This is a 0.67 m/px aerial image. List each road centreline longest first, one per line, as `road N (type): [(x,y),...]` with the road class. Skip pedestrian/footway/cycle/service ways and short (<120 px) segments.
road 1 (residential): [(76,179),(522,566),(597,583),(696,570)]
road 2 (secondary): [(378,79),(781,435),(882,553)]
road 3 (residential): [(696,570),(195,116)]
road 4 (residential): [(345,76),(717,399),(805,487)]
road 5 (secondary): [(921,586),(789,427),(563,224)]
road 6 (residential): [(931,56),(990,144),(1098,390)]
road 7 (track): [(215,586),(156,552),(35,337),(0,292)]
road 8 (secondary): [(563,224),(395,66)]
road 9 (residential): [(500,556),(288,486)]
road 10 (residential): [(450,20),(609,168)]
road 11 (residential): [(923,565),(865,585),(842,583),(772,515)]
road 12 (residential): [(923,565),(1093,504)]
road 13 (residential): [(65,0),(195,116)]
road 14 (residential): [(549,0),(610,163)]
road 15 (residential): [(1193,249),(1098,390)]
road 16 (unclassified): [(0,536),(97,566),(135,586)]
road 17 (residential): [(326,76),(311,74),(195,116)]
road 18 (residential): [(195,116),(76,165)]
● ● ● ● ●
(EXERCISE):
Output the data above exactly, please, line for line.

(EXERCISE RESPONSE):
This is a 0.67 m/px aerial image. List each road centreline longest first, one per line, as `road N (type): [(x,y),...]` with the road class. Skip pedestrian/footway/cycle/service ways and short (<120 px) segments.
road 1 (residential): [(76,179),(522,566),(597,583),(696,570)]
road 2 (secondary): [(378,79),(781,435),(882,553)]
road 3 (residential): [(696,570),(195,116)]
road 4 (residential): [(345,76),(717,399),(805,487)]
road 5 (secondary): [(921,586),(789,427),(563,224)]
road 6 (residential): [(931,56),(990,144),(1098,390)]
road 7 (track): [(215,586),(156,552),(35,337),(0,292)]
road 8 (secondary): [(563,224),(395,66)]
road 9 (residential): [(500,556),(288,486)]
road 10 (residential): [(450,20),(609,168)]
road 11 (residential): [(923,565),(865,585),(842,583),(772,515)]
road 12 (residential): [(923,565),(1093,504)]
road 13 (residential): [(65,0),(195,116)]
road 14 (residential): [(549,0),(610,163)]
road 15 (residential): [(1193,249),(1098,390)]
road 16 (unclassified): [(0,536),(97,566),(135,586)]
road 17 (residential): [(326,76),(311,74),(195,116)]
road 18 (residential): [(195,116),(76,165)]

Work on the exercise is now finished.